**Task to carry out**
Among the entries below, find every line that has "glasses" and pull it out.

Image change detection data
..........

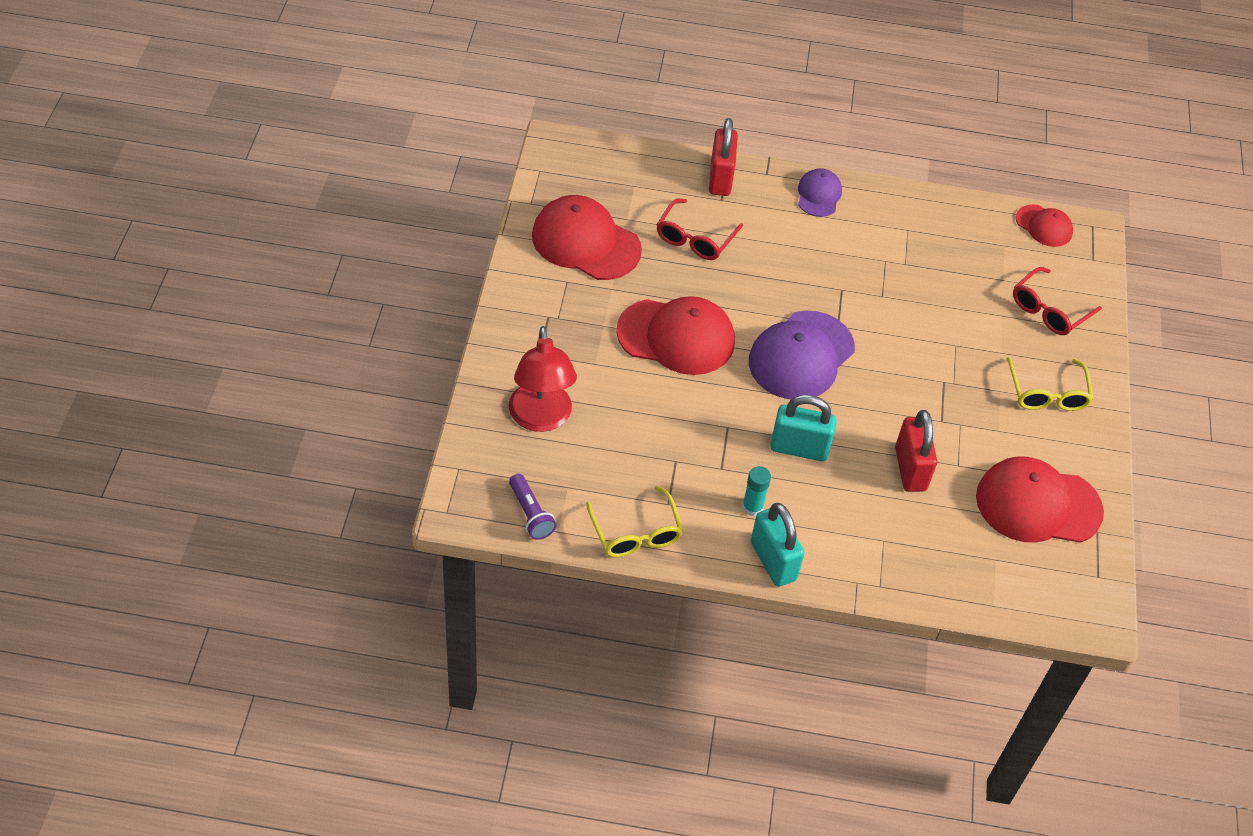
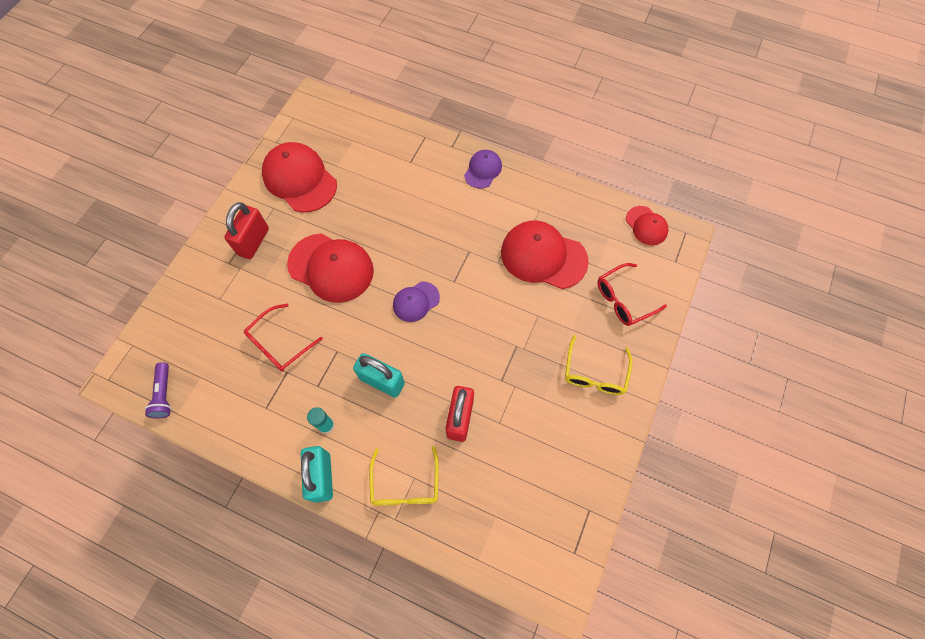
camera: 20 degrees right, 15 degrees up
(541, 418) = (206, 316): red lamp -> none
(636, 533) = (231, 428): yellow glasses -> yellow glasses (405, 485)
(695, 238) = (378, 190): red glasses -> red glasses (279, 344)
(720, 178) = (416, 145): red padlock -> red padlock (253, 242)
(801, 356) = (416, 301): purple cap -> purple cap, size x0.54
(1038, 504) = (549, 473): red cap -> red cap (543, 256)

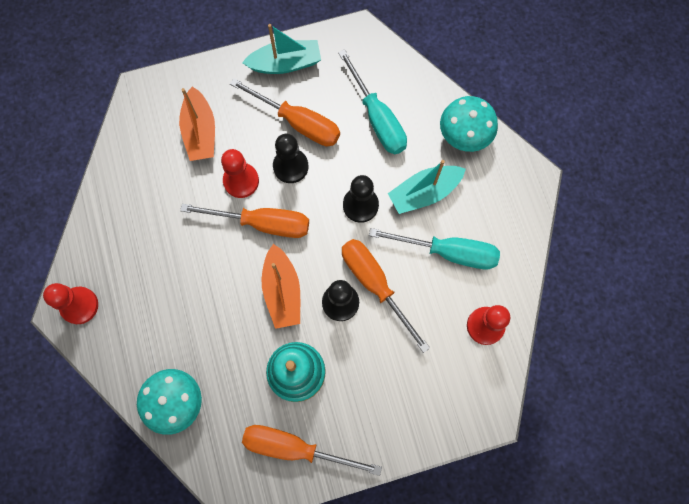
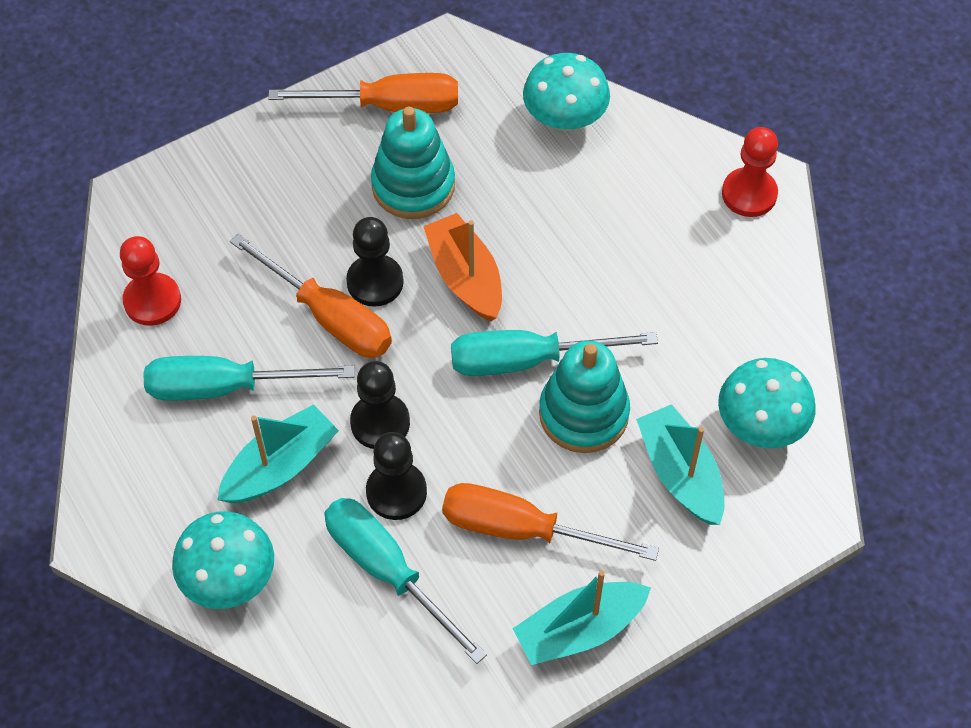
camera: 165 degrees right, 15 degrees down
(143, 149) = (760, 424): none -> turquoise mushroom
(200, 132) = (680, 473): orange boat -> turquoise boat
(241, 181) = (583, 414): red pawn -> turquoise stacking toy
(262, 223) = (527, 360): orange screwdriver -> turquoise screwdriver
(290, 166) = (511, 455): black pawn -> black pawn (396, 492)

..........

**Answer to the problem**
(636, 533) = (231, 428): yellow glasses -> yellow glasses (405, 485)
(695, 238) = (378, 190): red glasses -> red glasses (279, 344)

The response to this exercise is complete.